* [Description of the task]:
Leave the pictures out and write out exactly the lines from the top of the entries through the line containing "white 1x1 brick [137,166,176,213]".

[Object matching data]

--------------------------------

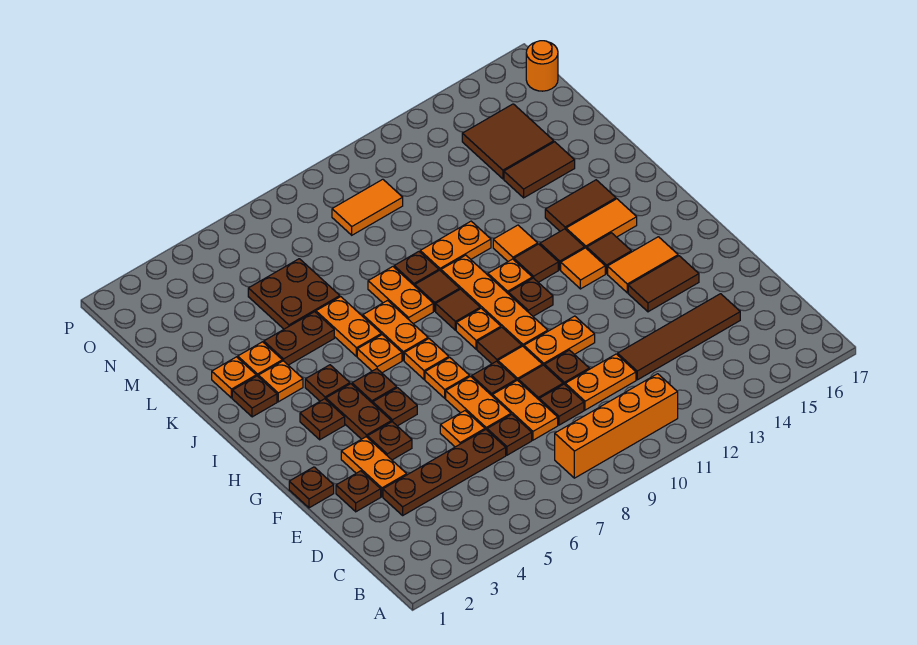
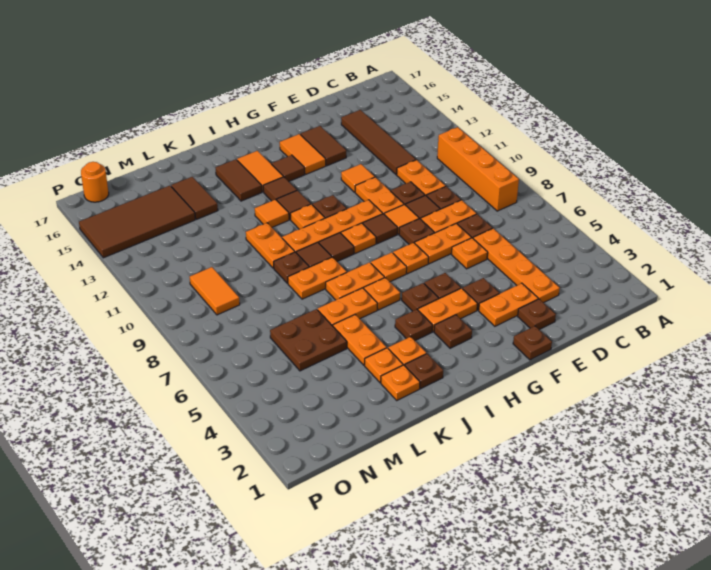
brown 1x4 plate [383,430,506,515] -> orange 1x4 plate [473,228,560,303]
brown 1x2 plate [326,384,391,439] -> orange 1x2 plate [418,288,477,332]
orange 1x1 tile [561,248,605,289] -> orange 1x1 tile moved to [341,164,374,192]
brown 1x2 plate [264,312,334,365] -> orange 1x2 plate [333,315,386,365]
brown 2x2 tile [462,104,554,179] -> brown 2x4 tile [79,186,195,258]

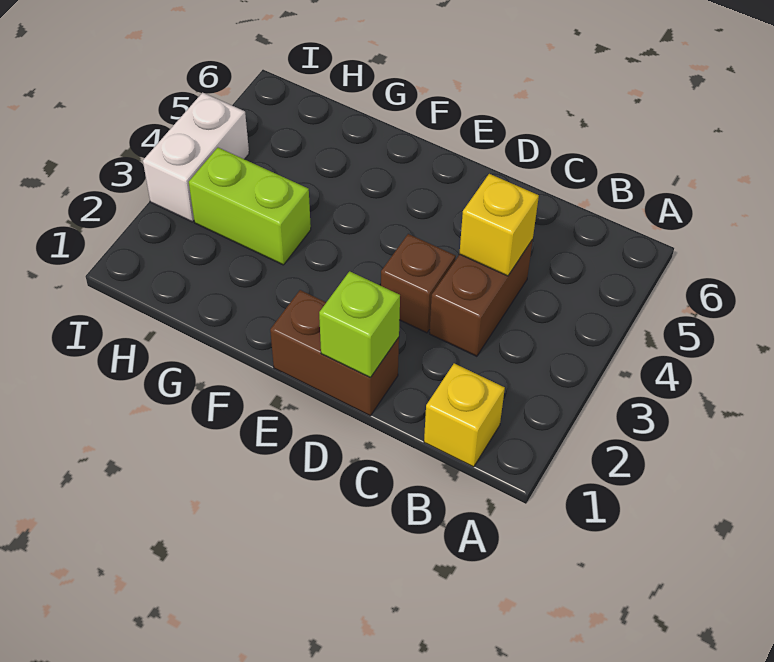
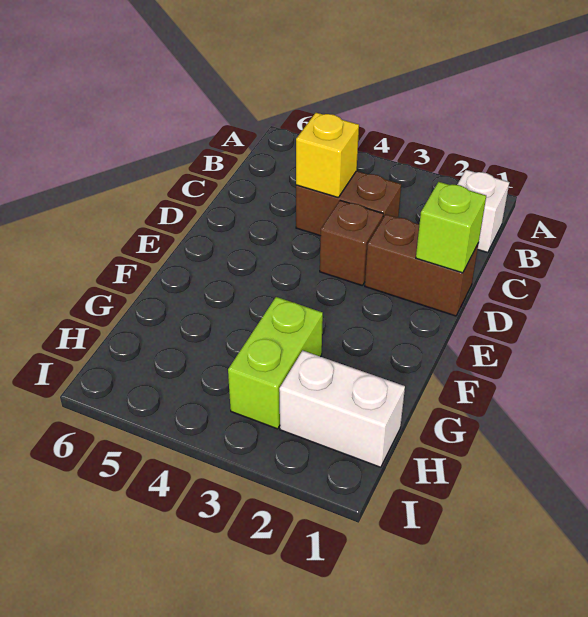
yellow 1x1 brick [424,363,505,467] -> white 1x1 brick [457,170,509,253]
brown 1x2 brick [270,290,399,416] -> brown 1x2 brick turned to [365,214,479,316]
white 1x2 brick [143,93,249,222] -> white 1x2 brick moved to [279,351,405,467]

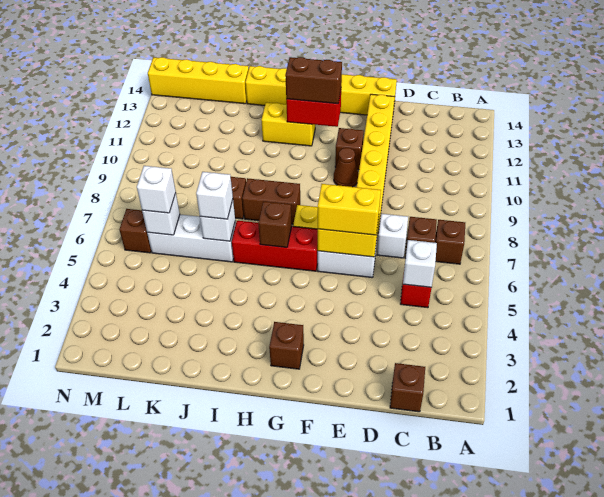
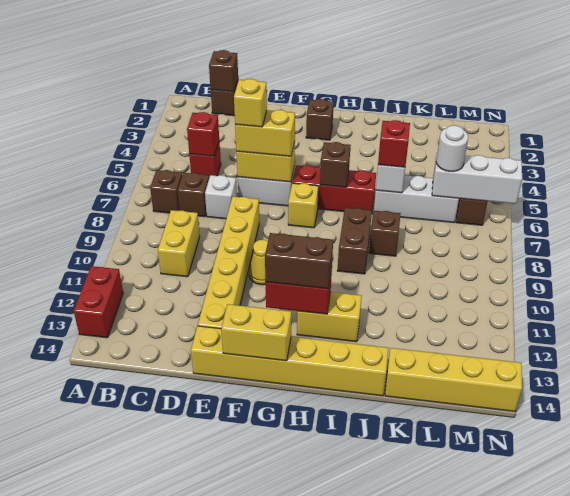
none -> red 1x2 brick [74,266,123,338]
white 1x1 brick [403,240,437,287] -> red 1x1 brick [187,112,219,156]
none -> yellow 1x2 brick [158,210,200,277]
none -> yellow 1x1 brick [234,79,267,127]
brown 1x1 cone [334,148,358,187] -> yellow 1x1 cone [249,240,268,285]
brown 1x1 brick [335,128,364,170] -> brown 1x1 brick moved to [209,50,238,92]
none -> yellow 1x2 brick [221,304,291,361]
brown 1x2 brick [242,178,300,224] -> brown 1x2 brick turned to [338,208,372,274]
white 1x1 brick [196,172,233,219] -> red 1x1 brick [378,120,410,167]
white 1x1 brick [142,193,180,235] -> white 1x3 brick [432,155,522,204]
white 1x1 brick [137,166,176,213] -> white 1x1 round brick [436,125,468,171]

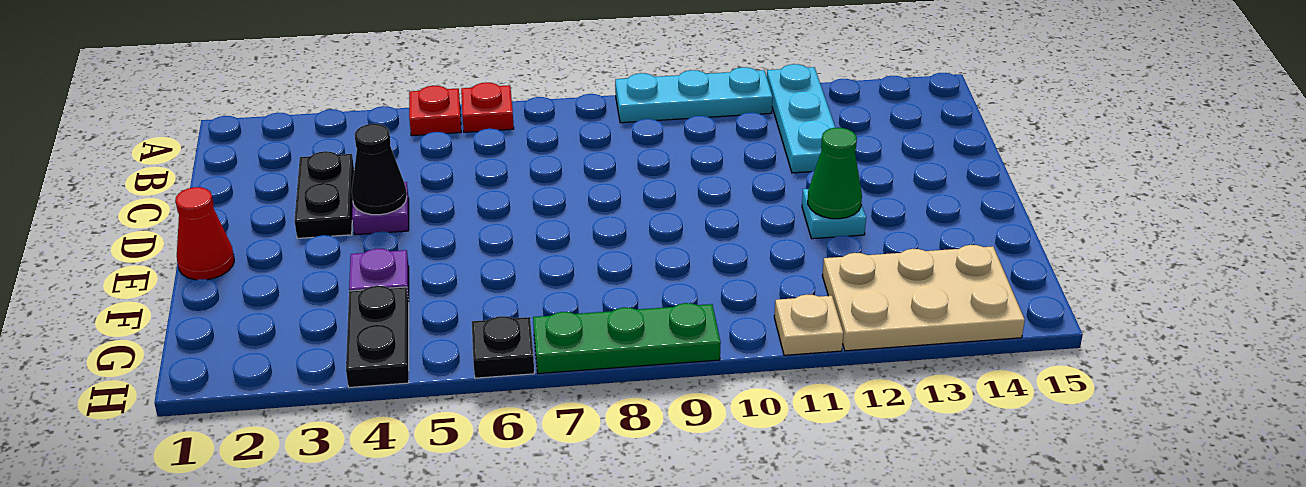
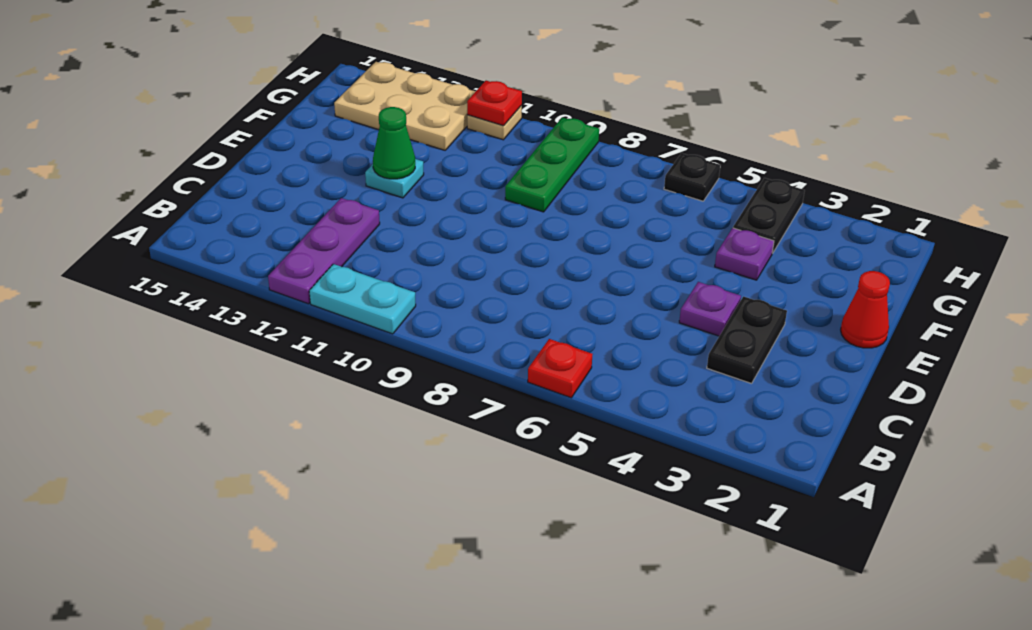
red 1x1 plate [409,86,461,136] -> red 1x1 plate moved to [467,81,522,126]
cyan 1x3 plate [615,67,772,123] -> cyan 1x2 plate [309,264,416,334]
cyan 1x3 plate [767,64,835,173] -> purple 1x3 plate [268,198,380,304]
black 1x1 cone [352,124,407,215] -> none
green 1x3 plate [533,303,721,374] -> green 1x3 plate turned to [505,117,599,212]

--------------------------------

* [Answer space]:
brown 1x4 plate [383,430,506,515] -> orange 1x4 plate [473,228,560,303]
brown 1x2 plate [326,384,391,439] -> orange 1x2 plate [418,288,477,332]
orange 1x1 tile [561,248,605,289] -> orange 1x1 tile moved to [341,164,374,192]
brown 1x2 plate [264,312,334,365] -> orange 1x2 plate [333,315,386,365]
brown 2x2 tile [462,104,554,179] -> brown 2x4 tile [79,186,195,258]

yellow 1x1 brick [424,363,505,467] -> white 1x1 brick [457,170,509,253]
brown 1x2 brick [270,290,399,416] -> brown 1x2 brick turned to [365,214,479,316]
white 1x2 brick [143,93,249,222] -> white 1x2 brick moved to [279,351,405,467]

none -> red 1x2 brick [74,266,123,338]
white 1x1 brick [403,240,437,287] -> red 1x1 brick [187,112,219,156]
none -> yellow 1x2 brick [158,210,200,277]
none -> yellow 1x1 brick [234,79,267,127]
brown 1x1 cone [334,148,358,187] -> yellow 1x1 cone [249,240,268,285]
brown 1x1 brick [335,128,364,170] -> brown 1x1 brick moved to [209,50,238,92]
none -> yellow 1x2 brick [221,304,291,361]
brown 1x2 brick [242,178,300,224] -> brown 1x2 brick turned to [338,208,372,274]
white 1x1 brick [196,172,233,219] -> red 1x1 brick [378,120,410,167]
white 1x1 brick [142,193,180,235] -> white 1x3 brick [432,155,522,204]
white 1x1 brick [137,166,176,213] -> white 1x1 round brick [436,125,468,171]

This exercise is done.